### AIM OF THE EXERCISE
Pictures must not be copied, but every entry must be reproduced exactly.

#####

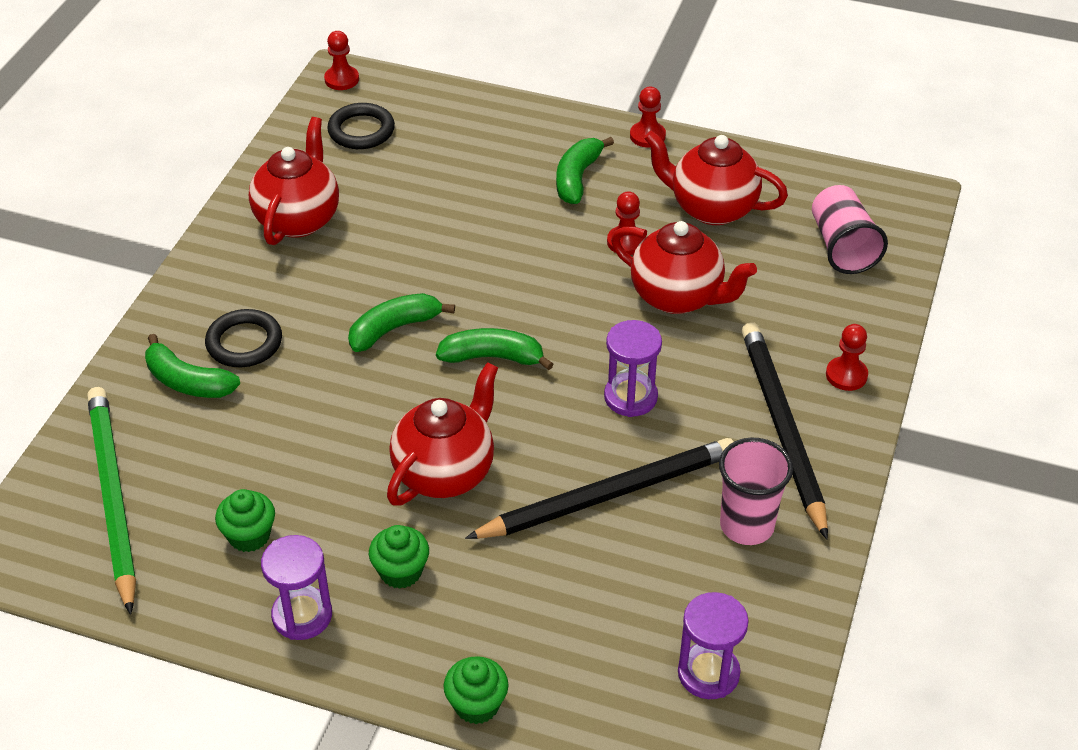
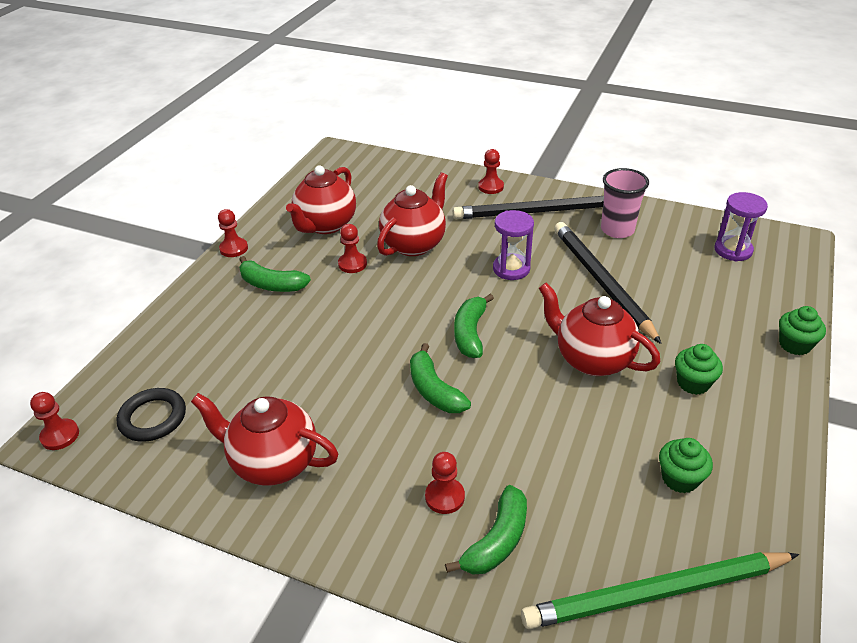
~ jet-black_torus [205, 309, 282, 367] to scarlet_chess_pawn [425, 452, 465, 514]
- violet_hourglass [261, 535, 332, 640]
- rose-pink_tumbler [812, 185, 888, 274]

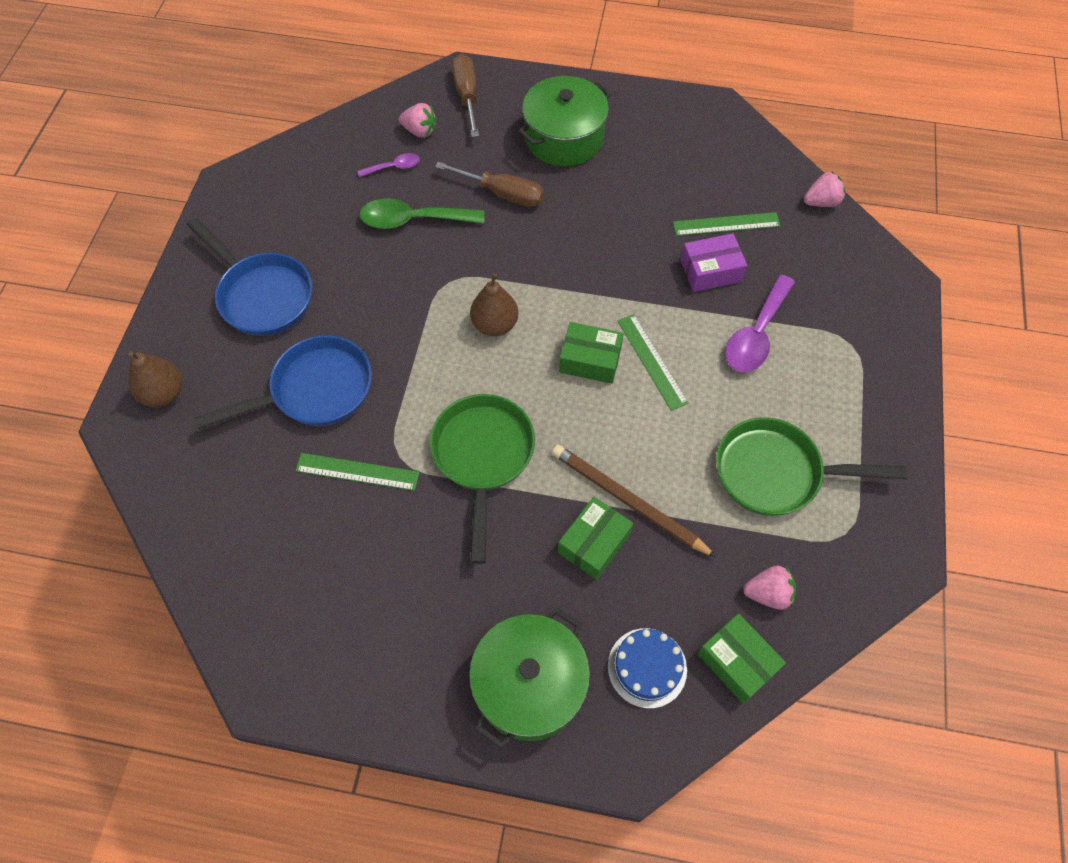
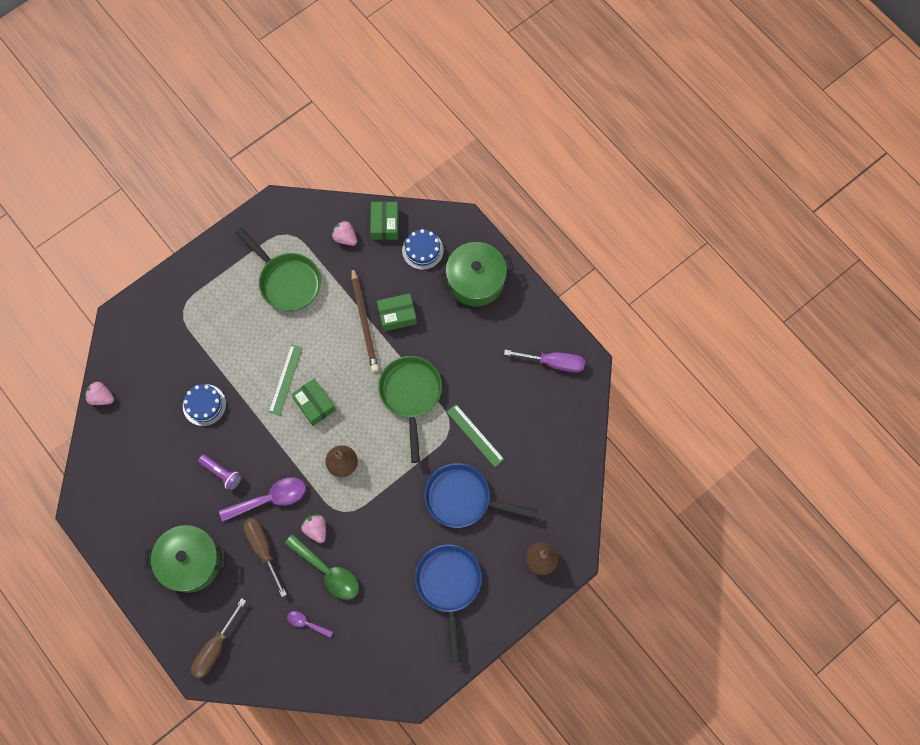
~ violet_parcel [680, 233, 748, 292] to royal_blue_cake [183, 384, 226, 426]
+ violet_torch [198, 454, 242, 491]
~ violet_spoon [725, 274, 795, 372] to [219, 477, 306, 522]
~ rose-pink_toy_strawberry [399, 103, 437, 138] to [301, 514, 326, 543]
~ leaf-green_pan [430, 394, 535, 564] = [378, 356, 442, 463] 135 degrees clockwise
+ violet_screwdriver [504, 350, 585, 372]
- leaf-green_straightedge [673, 212, 780, 236]

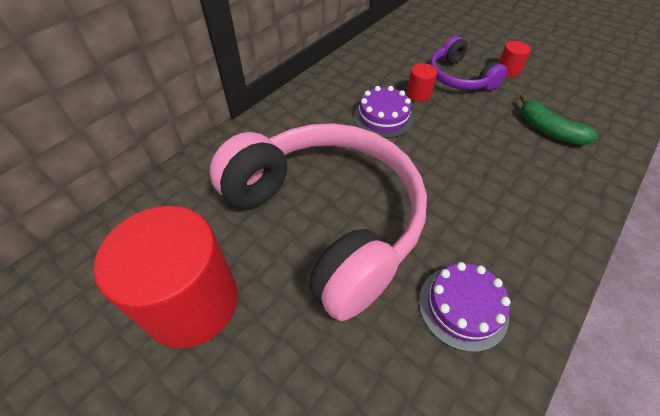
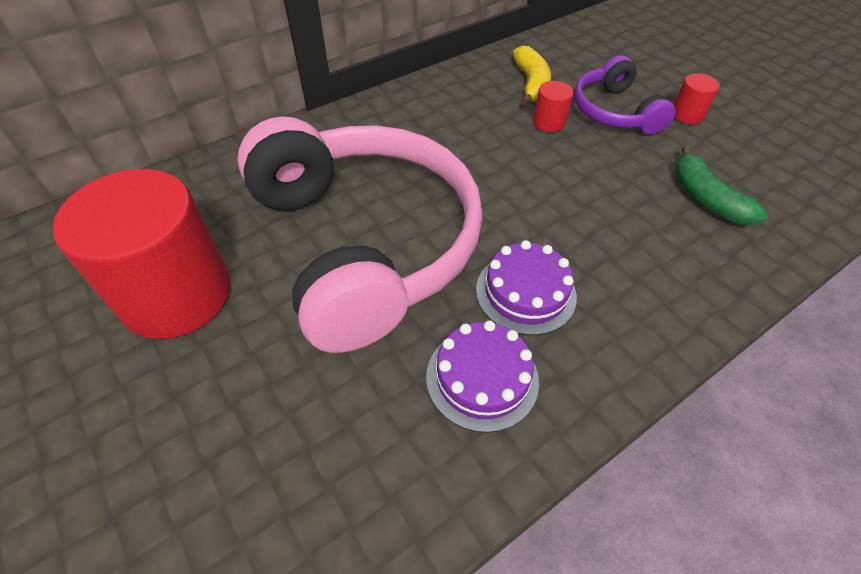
~ violet_cake [354, 86, 414, 138] to [476, 240, 577, 335]
+ bright_yellow_banana_fruit [513, 46, 551, 105]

#####

### RESPONSE FOR THIS EXERCISE
~ jet-black_torus [205, 309, 282, 367] to scarlet_chess_pawn [425, 452, 465, 514]
- violet_hourglass [261, 535, 332, 640]
- rose-pink_tumbler [812, 185, 888, 274]

~ violet_parcel [680, 233, 748, 292] to royal_blue_cake [183, 384, 226, 426]
+ violet_torch [198, 454, 242, 491]
~ violet_spoon [725, 274, 795, 372] to [219, 477, 306, 522]
~ rose-pink_toy_strawberry [399, 103, 437, 138] to [301, 514, 326, 543]
~ leaf-green_pan [430, 394, 535, 564] = [378, 356, 442, 463] 135 degrees clockwise
+ violet_screwdriver [504, 350, 585, 372]
- leaf-green_straightedge [673, 212, 780, 236]

~ violet_cake [354, 86, 414, 138] to [476, 240, 577, 335]
+ bright_yellow_banana_fruit [513, 46, 551, 105]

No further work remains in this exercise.